What you need to do >> Return the data exactly, but only from the line containing "U15: AND 74LS08" through its last line.

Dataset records

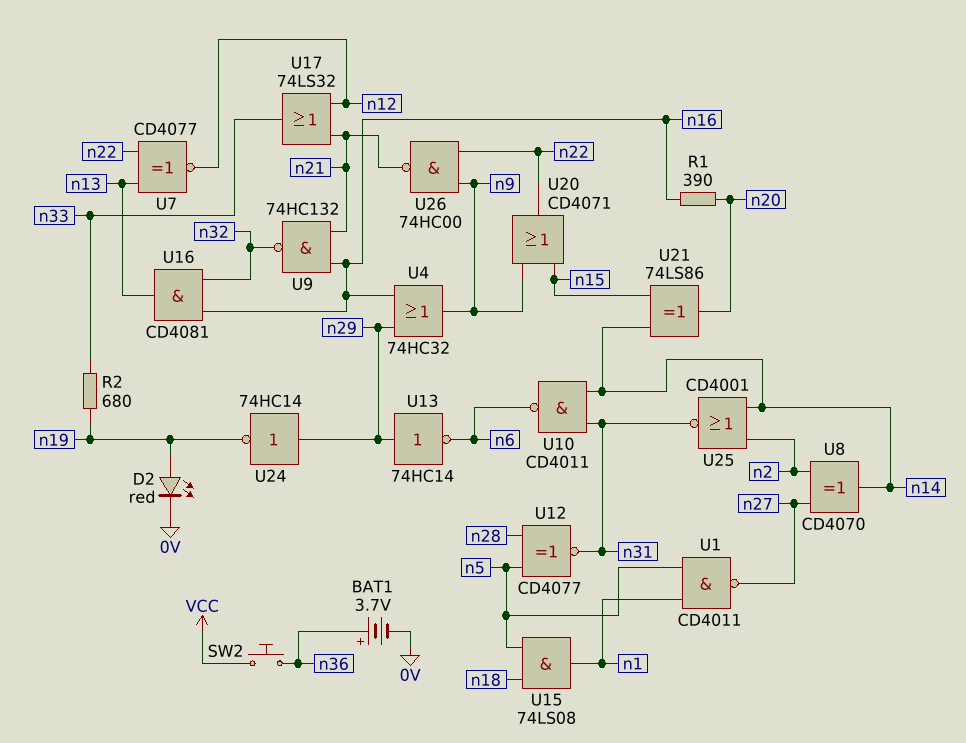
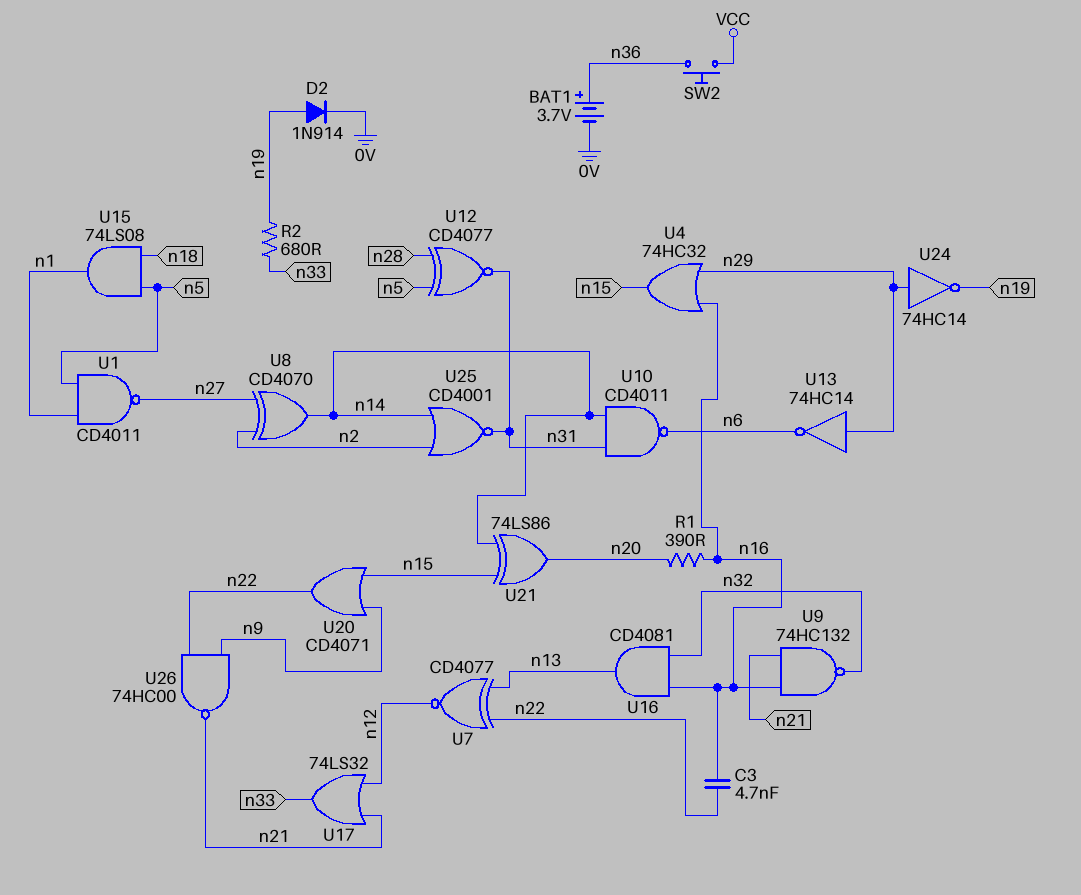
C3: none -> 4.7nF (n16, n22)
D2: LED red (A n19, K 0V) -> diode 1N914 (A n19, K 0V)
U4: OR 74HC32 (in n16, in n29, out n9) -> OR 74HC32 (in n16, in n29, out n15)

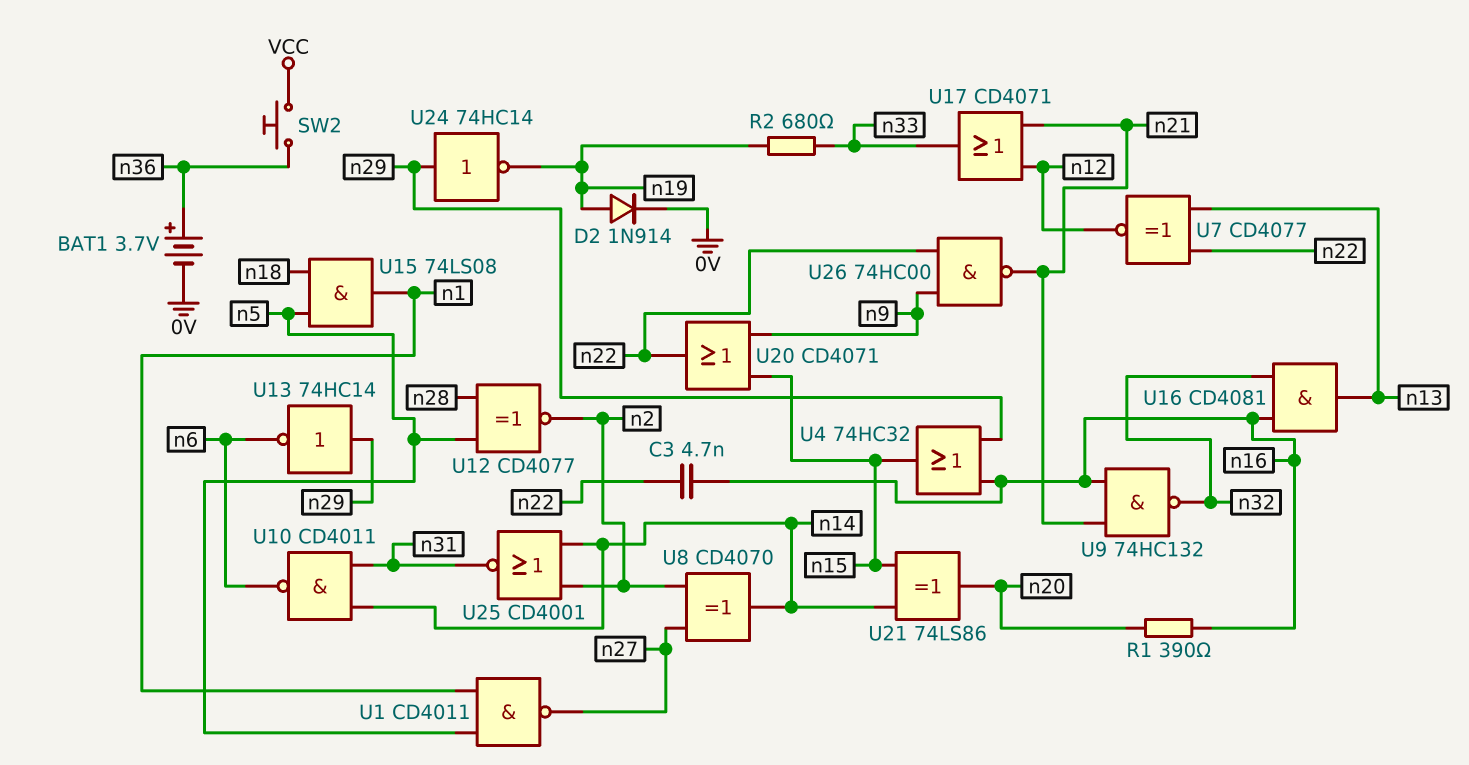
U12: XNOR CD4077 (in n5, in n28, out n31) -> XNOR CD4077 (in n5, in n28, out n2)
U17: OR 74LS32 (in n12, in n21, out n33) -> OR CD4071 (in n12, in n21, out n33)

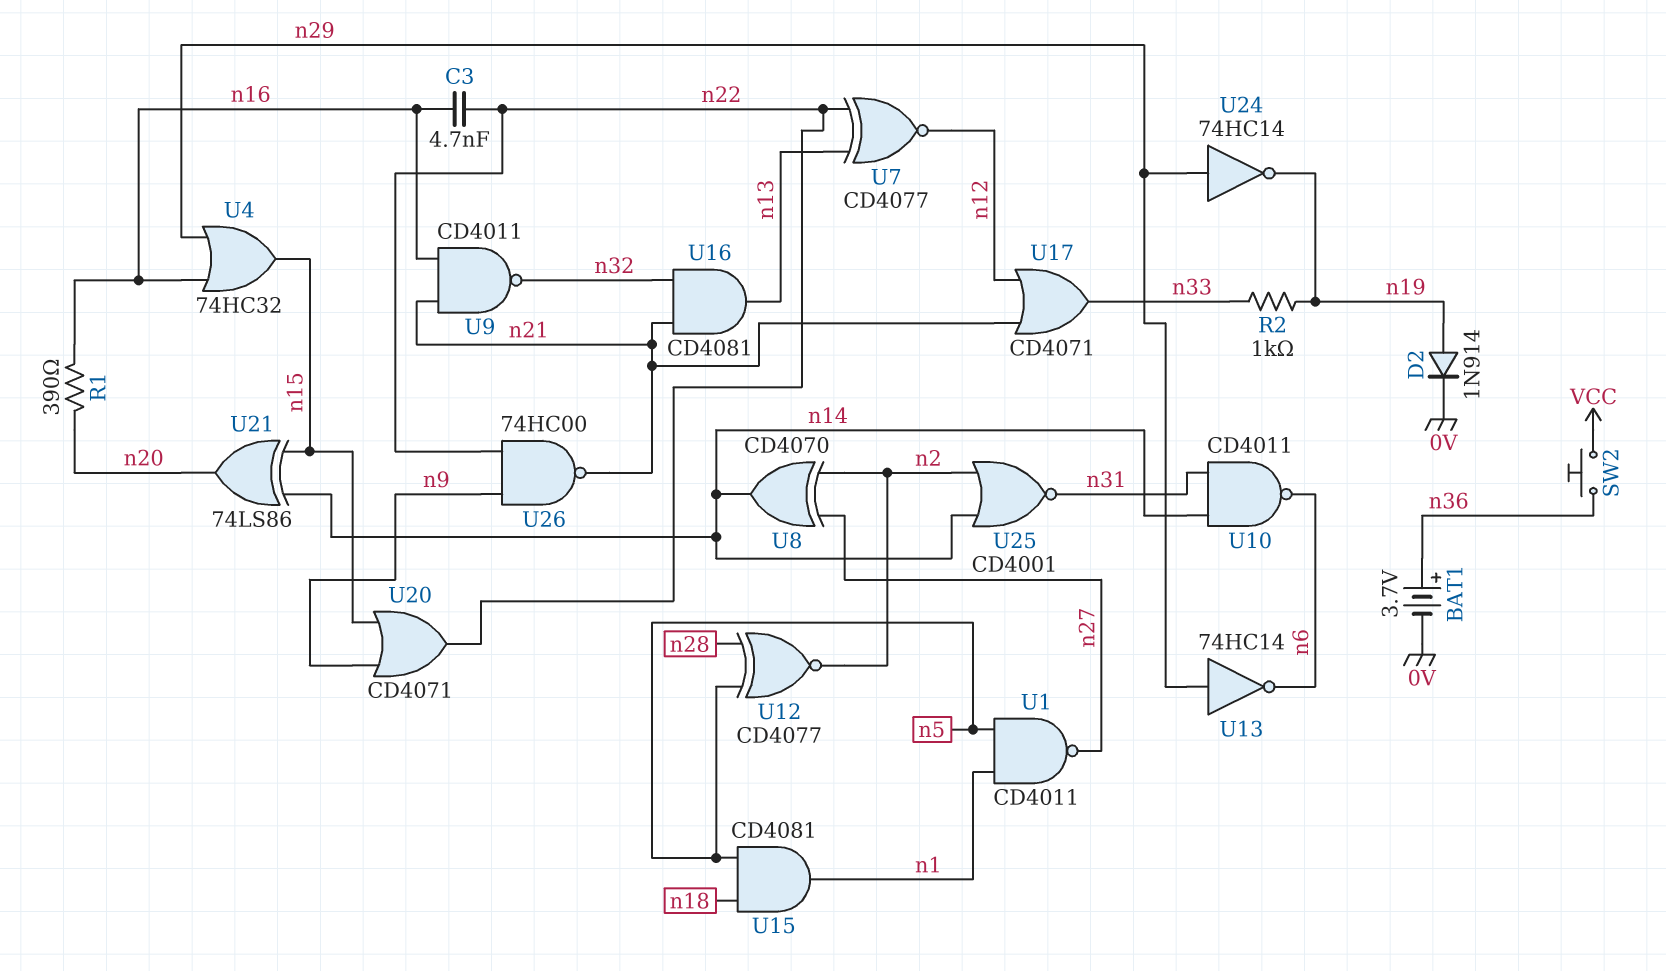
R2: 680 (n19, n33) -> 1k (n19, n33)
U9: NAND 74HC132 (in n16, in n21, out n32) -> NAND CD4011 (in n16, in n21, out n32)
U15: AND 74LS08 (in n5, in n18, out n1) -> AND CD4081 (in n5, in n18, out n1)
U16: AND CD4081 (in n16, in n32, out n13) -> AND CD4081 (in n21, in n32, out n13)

Solution to this task >>
U15: AND 74LS08 (in n5, in n18, out n1) -> AND CD4081 (in n5, in n18, out n1)
U16: AND CD4081 (in n16, in n32, out n13) -> AND CD4081 (in n21, in n32, out n13)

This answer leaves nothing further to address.